_WHAT TO WORK ON:_ Filter the records for lines holding the string "fioletowy".

_INPUT MATERIAL:_
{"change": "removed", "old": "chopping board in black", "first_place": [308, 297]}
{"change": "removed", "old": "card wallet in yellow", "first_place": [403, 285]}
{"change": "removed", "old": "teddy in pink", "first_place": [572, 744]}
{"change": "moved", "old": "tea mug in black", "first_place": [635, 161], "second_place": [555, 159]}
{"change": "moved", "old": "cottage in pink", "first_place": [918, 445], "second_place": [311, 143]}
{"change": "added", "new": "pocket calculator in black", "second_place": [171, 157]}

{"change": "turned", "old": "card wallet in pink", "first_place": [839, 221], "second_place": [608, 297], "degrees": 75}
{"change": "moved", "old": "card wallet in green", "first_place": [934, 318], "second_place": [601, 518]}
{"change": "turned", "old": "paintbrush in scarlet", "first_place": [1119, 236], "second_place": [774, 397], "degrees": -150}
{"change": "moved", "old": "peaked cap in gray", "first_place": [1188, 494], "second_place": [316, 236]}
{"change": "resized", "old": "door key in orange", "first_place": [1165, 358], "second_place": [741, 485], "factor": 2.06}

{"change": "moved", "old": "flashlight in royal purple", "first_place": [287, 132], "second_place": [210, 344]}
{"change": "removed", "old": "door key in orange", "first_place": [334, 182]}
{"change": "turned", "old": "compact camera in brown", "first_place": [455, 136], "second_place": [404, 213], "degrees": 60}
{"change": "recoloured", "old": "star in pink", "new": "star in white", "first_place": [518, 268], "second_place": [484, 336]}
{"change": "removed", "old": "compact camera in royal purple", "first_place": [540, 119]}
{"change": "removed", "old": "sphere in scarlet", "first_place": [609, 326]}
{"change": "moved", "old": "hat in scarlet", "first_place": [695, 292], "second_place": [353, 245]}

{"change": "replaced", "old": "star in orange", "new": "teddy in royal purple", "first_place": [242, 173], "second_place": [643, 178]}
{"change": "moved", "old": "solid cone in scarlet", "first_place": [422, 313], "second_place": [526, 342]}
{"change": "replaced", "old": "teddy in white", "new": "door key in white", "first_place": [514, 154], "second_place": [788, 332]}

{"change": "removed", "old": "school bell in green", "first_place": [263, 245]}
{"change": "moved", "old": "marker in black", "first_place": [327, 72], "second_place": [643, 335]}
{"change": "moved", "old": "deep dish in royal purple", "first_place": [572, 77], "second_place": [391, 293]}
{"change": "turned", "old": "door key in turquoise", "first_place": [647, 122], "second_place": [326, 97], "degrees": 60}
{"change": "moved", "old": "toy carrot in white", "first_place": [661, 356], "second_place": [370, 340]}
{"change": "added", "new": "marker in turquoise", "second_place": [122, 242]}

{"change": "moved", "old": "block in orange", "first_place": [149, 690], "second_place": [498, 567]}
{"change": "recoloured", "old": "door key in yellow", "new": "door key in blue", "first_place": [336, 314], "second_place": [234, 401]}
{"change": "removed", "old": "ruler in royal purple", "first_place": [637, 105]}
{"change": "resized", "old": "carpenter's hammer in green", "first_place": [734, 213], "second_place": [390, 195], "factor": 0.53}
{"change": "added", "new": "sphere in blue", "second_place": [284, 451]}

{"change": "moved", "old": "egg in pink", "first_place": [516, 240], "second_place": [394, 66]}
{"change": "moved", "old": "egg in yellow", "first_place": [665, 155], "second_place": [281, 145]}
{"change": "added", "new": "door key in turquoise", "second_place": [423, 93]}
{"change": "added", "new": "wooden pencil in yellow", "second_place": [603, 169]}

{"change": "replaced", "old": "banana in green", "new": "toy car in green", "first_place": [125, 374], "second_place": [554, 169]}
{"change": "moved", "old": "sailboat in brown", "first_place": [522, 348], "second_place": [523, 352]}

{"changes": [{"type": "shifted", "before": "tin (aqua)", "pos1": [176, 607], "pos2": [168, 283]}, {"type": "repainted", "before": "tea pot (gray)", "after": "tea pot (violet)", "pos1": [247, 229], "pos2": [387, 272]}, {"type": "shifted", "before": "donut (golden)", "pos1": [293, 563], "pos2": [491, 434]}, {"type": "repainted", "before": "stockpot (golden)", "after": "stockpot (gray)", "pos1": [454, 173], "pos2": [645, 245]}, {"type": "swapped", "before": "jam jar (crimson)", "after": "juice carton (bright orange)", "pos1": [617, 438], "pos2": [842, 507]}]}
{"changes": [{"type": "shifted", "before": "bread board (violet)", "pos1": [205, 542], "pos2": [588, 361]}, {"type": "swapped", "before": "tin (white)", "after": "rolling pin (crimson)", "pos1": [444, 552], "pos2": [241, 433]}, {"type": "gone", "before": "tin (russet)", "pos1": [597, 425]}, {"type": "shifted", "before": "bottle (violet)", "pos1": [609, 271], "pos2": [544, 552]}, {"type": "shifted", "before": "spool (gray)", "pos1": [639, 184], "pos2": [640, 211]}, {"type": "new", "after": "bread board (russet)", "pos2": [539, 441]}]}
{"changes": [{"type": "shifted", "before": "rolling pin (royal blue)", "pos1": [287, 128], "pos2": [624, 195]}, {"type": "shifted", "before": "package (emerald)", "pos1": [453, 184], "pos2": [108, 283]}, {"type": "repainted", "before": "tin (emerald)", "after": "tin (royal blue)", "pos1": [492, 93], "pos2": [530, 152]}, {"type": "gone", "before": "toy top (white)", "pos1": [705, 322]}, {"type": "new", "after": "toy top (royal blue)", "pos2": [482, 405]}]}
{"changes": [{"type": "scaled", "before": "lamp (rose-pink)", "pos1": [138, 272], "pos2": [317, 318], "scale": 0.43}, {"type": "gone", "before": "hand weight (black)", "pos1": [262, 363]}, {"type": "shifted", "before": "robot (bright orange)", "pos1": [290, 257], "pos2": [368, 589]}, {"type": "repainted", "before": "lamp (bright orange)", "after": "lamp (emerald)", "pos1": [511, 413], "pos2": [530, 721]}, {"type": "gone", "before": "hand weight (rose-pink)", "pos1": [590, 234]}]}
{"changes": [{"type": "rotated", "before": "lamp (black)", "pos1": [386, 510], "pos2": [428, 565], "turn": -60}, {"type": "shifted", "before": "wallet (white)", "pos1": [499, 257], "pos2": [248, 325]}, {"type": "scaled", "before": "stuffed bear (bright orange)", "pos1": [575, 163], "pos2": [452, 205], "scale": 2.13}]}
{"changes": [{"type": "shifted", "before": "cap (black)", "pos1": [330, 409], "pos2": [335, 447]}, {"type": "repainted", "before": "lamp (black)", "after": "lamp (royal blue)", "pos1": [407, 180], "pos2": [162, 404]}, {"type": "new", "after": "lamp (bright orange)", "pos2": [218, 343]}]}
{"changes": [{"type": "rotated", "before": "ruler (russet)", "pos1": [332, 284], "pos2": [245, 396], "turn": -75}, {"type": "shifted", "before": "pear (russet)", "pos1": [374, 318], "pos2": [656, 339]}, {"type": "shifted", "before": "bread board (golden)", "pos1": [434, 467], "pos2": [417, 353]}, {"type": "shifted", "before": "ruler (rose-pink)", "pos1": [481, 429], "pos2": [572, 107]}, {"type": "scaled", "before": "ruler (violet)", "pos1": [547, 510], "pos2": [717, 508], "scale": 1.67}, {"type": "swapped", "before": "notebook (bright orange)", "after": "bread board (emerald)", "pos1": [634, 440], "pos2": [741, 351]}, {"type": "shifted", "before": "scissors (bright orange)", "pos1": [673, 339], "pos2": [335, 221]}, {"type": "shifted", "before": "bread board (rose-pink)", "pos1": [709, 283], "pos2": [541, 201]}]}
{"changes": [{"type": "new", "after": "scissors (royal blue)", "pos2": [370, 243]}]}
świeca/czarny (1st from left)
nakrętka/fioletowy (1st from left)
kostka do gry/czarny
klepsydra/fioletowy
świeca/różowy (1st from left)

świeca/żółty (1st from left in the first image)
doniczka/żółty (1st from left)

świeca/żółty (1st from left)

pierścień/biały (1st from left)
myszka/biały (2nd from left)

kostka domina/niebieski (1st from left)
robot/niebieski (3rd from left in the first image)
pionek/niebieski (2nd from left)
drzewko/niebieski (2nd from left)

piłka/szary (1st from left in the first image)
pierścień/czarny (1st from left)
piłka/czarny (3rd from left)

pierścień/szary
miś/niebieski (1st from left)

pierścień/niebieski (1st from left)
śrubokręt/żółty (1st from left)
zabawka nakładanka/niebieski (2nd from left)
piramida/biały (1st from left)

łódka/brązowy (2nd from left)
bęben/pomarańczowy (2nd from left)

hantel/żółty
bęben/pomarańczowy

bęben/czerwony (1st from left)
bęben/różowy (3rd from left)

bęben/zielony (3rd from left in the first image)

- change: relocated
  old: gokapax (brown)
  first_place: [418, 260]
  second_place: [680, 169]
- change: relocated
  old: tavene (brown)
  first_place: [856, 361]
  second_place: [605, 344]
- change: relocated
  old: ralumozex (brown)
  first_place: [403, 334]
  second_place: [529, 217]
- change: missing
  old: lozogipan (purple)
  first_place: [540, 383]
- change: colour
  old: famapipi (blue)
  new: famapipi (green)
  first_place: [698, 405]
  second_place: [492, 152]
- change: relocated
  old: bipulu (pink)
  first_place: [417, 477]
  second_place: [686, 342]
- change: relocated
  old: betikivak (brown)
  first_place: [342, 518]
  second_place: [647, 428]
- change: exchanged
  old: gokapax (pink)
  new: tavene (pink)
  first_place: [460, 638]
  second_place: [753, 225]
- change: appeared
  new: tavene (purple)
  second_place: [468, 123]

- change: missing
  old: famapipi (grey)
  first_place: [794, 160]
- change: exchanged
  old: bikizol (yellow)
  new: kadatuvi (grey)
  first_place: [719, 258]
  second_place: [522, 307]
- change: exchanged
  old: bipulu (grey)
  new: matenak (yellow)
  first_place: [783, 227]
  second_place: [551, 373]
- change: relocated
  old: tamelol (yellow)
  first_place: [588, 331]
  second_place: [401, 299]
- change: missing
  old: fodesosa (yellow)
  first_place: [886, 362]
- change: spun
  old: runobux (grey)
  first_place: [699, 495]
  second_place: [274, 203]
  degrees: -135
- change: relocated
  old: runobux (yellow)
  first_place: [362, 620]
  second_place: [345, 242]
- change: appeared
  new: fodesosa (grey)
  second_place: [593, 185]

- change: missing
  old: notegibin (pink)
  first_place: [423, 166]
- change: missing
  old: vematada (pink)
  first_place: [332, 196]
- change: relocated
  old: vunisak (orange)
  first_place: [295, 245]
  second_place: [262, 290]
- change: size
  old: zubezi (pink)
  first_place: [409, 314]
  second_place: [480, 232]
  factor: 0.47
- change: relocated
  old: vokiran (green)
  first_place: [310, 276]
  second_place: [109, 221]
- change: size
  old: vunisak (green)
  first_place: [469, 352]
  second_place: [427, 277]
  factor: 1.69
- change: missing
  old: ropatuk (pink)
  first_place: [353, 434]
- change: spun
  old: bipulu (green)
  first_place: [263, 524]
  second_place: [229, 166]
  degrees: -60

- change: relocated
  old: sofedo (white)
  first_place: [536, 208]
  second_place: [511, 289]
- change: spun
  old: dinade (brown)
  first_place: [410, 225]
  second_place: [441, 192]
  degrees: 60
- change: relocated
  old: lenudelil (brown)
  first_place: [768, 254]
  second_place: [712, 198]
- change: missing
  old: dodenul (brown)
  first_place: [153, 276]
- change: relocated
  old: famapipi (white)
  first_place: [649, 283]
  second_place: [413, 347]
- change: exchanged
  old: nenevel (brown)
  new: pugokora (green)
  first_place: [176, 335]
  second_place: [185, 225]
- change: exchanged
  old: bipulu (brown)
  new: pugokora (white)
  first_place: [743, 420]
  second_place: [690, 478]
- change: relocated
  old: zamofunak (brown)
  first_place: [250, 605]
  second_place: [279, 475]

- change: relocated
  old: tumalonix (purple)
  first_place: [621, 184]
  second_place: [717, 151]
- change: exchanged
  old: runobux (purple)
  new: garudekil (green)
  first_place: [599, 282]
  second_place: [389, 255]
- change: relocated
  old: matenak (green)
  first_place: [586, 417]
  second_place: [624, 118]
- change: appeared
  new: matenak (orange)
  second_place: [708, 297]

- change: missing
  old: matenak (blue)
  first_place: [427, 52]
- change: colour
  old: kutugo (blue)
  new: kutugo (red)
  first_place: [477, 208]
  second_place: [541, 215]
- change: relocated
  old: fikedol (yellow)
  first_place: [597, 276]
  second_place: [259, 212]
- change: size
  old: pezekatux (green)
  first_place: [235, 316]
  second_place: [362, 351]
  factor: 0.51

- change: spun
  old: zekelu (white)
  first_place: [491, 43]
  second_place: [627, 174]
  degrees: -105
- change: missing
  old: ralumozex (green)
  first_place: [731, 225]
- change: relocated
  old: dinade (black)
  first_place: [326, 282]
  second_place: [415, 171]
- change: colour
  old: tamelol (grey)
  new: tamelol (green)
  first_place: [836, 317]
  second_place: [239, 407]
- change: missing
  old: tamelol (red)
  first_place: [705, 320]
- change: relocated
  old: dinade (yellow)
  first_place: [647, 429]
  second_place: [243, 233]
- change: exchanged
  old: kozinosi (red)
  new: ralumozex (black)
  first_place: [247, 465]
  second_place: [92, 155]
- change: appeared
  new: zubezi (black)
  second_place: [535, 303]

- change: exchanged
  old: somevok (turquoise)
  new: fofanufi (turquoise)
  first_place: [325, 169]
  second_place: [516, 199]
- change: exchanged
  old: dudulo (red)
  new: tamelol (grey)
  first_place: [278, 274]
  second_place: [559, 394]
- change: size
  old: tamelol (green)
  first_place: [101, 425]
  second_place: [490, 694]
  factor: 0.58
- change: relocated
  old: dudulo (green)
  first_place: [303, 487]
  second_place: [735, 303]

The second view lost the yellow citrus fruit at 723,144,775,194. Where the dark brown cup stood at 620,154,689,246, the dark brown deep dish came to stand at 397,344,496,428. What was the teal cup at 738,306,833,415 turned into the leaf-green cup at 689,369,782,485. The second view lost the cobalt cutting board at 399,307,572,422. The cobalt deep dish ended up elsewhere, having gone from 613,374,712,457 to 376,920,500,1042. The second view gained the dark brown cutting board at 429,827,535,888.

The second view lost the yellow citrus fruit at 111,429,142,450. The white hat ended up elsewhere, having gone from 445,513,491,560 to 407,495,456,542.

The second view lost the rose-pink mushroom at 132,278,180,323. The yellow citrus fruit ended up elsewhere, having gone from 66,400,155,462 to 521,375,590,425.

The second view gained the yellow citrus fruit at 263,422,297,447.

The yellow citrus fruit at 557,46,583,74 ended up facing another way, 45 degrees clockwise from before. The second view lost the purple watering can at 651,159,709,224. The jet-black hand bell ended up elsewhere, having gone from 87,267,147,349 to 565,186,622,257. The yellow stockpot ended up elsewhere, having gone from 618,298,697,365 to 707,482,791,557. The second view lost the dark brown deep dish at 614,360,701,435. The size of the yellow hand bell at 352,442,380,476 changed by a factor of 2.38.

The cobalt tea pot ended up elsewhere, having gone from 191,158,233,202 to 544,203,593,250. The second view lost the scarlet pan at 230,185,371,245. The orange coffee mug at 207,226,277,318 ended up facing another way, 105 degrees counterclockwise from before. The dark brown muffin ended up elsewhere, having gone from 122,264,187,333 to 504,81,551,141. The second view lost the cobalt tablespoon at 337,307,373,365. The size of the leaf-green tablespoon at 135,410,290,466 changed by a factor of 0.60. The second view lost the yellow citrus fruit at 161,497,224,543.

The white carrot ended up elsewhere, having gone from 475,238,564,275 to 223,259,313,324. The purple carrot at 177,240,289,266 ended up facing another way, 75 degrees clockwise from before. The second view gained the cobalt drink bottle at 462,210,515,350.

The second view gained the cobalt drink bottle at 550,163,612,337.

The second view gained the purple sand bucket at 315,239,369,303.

_RESULT OF THE TASK:_
nakrętka/fioletowy (1st from left)
klepsydra/fioletowy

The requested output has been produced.